# Work request
All lines from the one containing "yellow plate A7" down to the one containing "yellow plate B1:D1", both ends included, are to be given again exactly; omit the rest of the listing below.

*** Record set ***

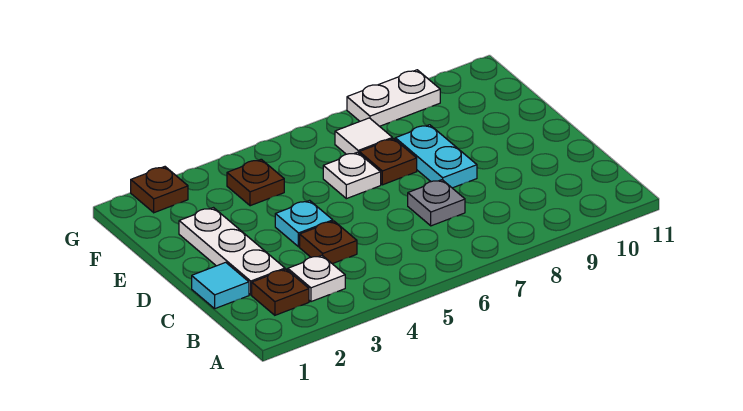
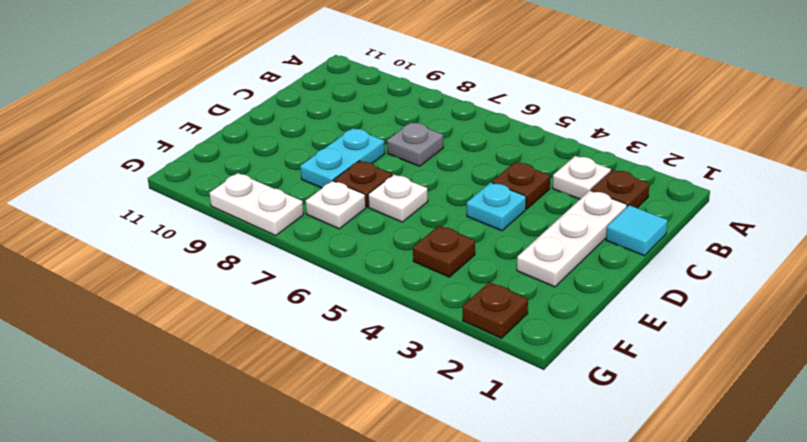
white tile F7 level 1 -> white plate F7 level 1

*** End of Record set ***
*** Record set ***

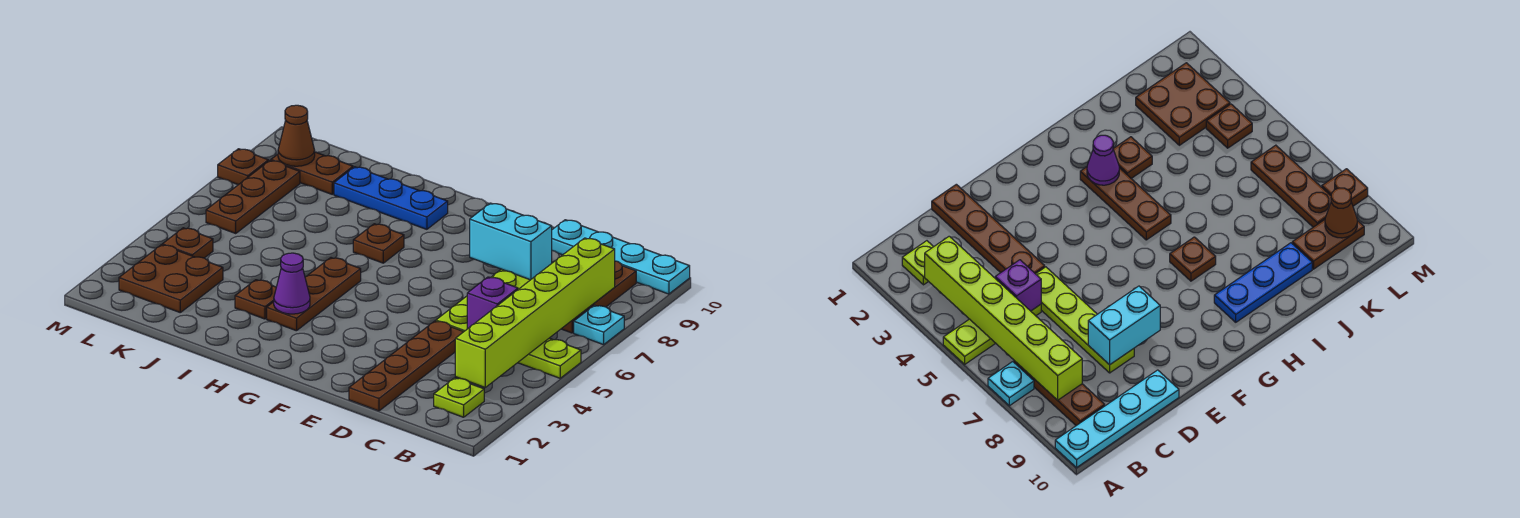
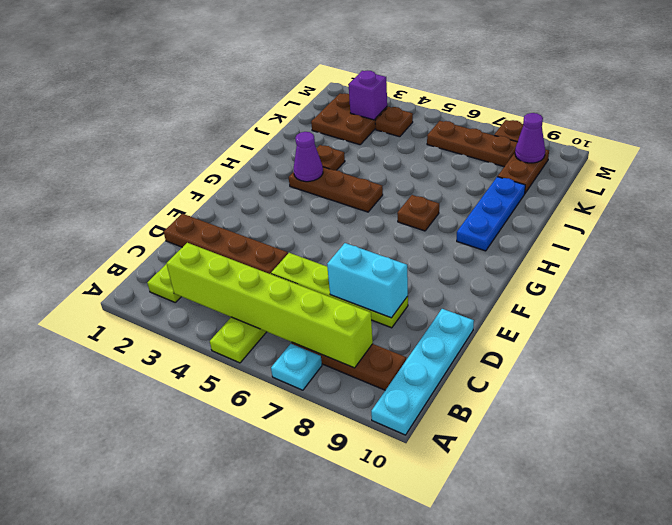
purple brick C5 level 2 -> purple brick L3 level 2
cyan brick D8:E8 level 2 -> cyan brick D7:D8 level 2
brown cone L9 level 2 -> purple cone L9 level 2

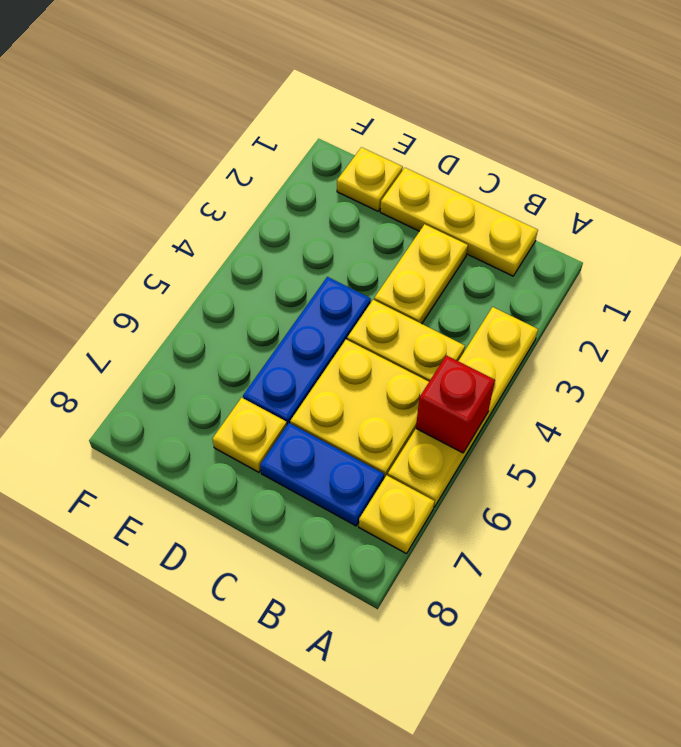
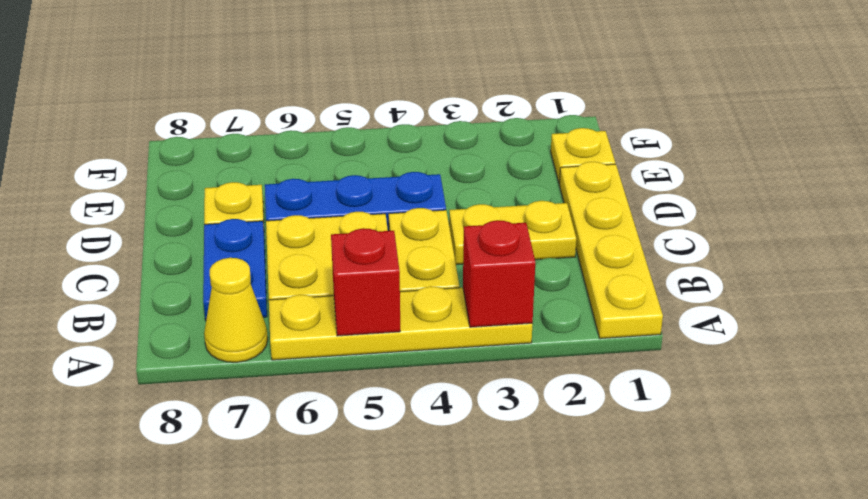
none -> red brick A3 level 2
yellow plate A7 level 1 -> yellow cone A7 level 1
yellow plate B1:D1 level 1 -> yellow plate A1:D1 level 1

*** End of Record set ***
*** Record set ***

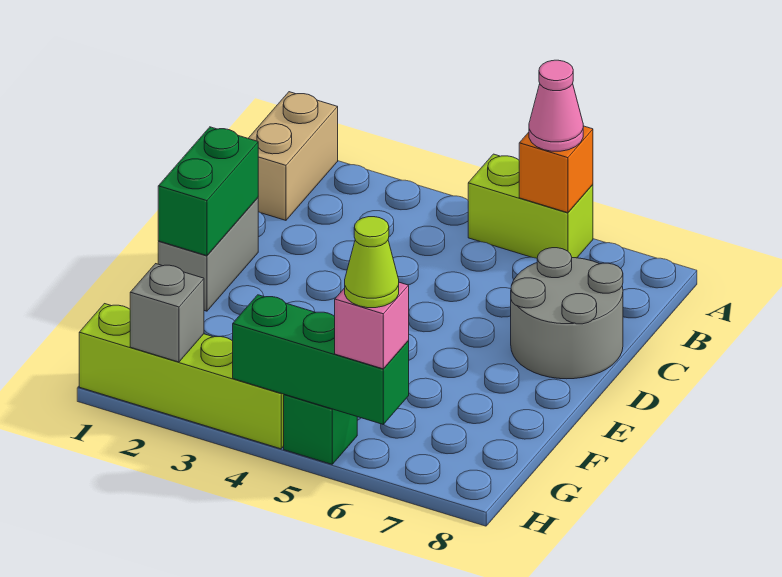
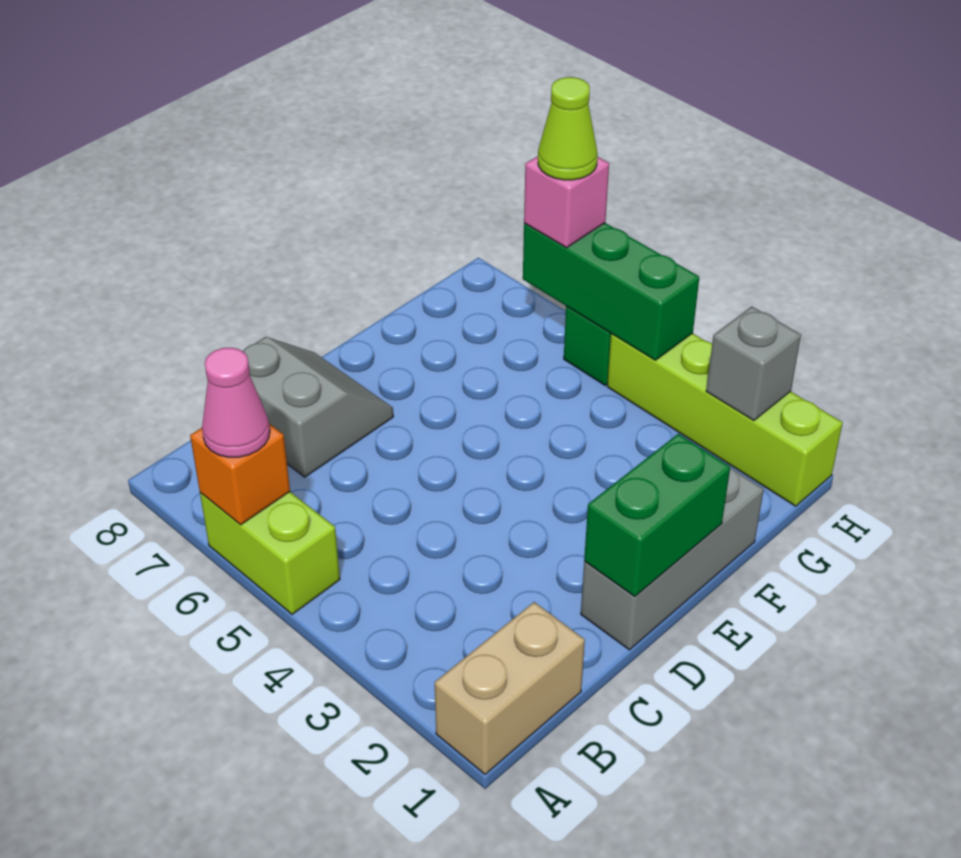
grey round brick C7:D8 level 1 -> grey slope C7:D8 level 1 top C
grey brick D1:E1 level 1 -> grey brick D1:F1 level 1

*** End of Record set ***

# Result
yellow plate A7 level 1 -> yellow cone A7 level 1
yellow plate B1:D1 level 1 -> yellow plate A1:D1 level 1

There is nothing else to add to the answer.